Work to complete =
Output all entries precisely and leave out the pictures.

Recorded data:
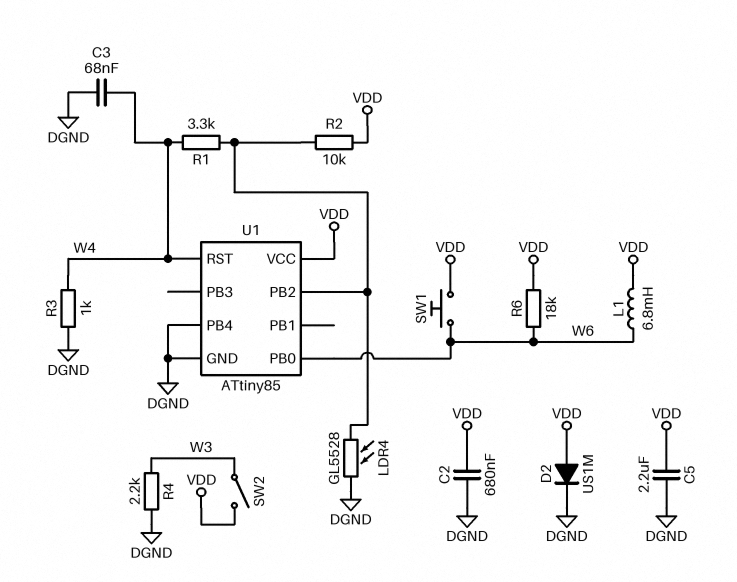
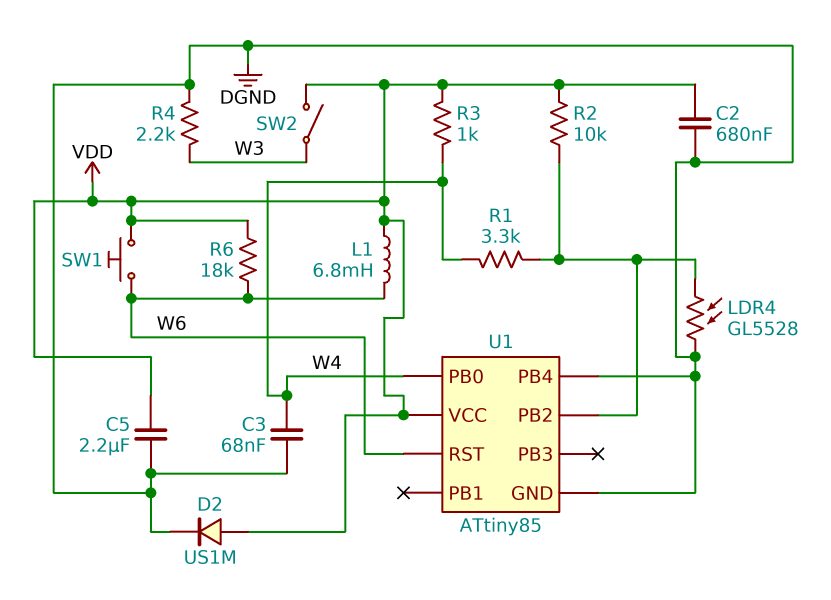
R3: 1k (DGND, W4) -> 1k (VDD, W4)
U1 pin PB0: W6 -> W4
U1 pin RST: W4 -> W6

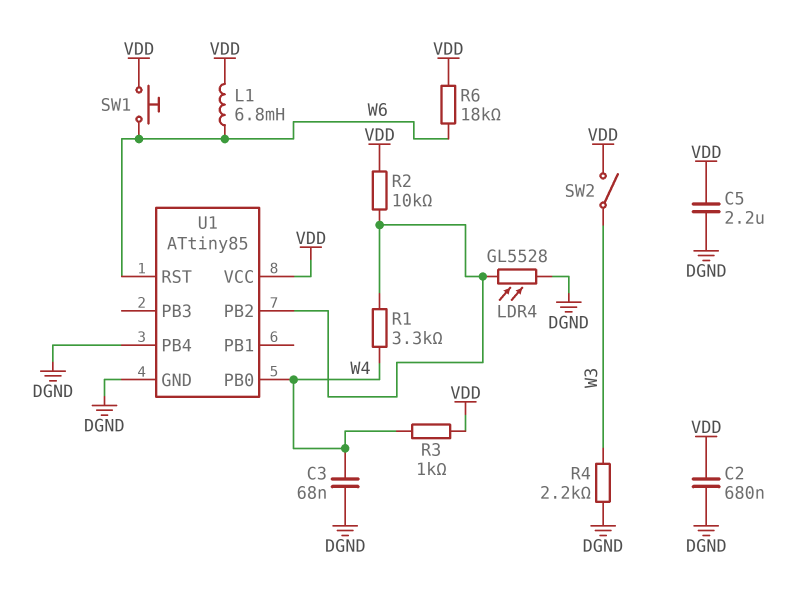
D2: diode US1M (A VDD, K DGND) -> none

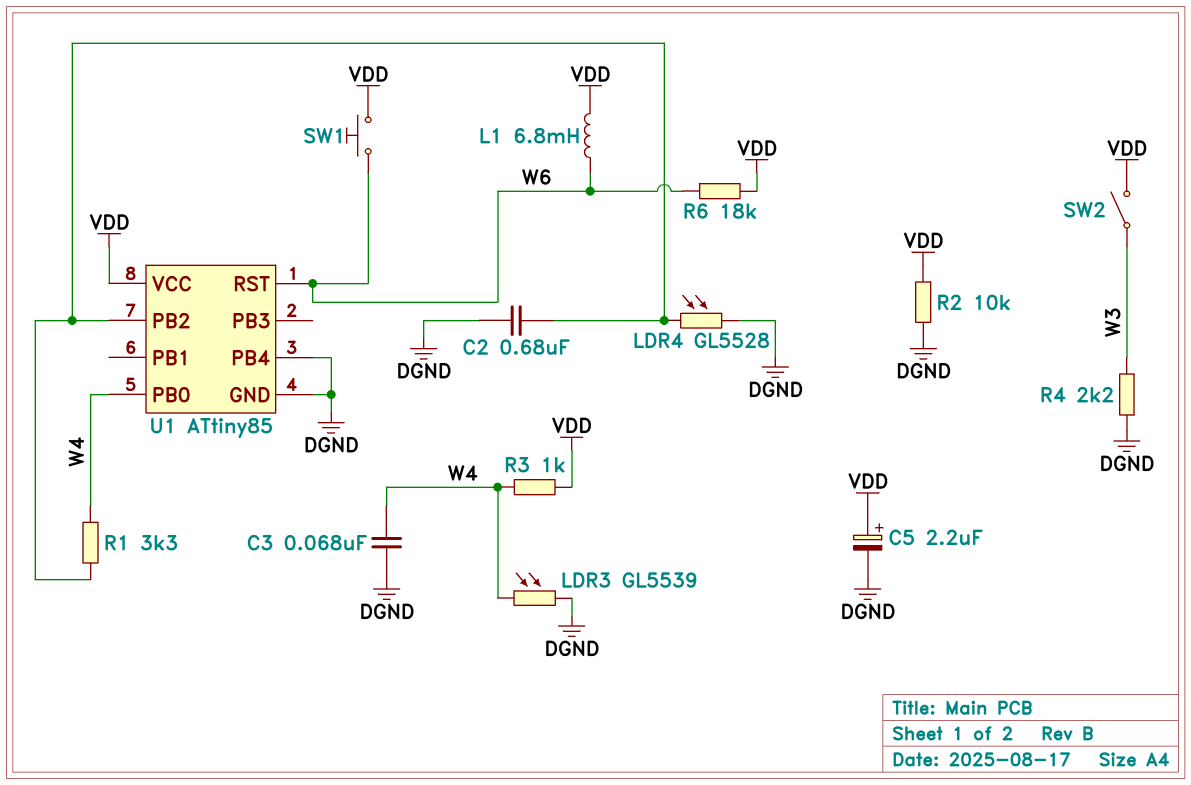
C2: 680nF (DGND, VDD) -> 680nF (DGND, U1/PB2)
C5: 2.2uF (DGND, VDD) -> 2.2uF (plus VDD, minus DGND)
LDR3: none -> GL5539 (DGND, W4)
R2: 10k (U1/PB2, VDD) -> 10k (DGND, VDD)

Result =
R3: 1k (DGND, W4) -> 1k (VDD, W4)
U1 pin PB0: W6 -> W4
U1 pin RST: W4 -> W6

D2: diode US1M (A VDD, K DGND) -> none

C2: 680nF (DGND, VDD) -> 680nF (DGND, U1/PB2)
C5: 2.2uF (DGND, VDD) -> 2.2uF (plus VDD, minus DGND)
LDR3: none -> GL5539 (DGND, W4)
R2: 10k (U1/PB2, VDD) -> 10k (DGND, VDD)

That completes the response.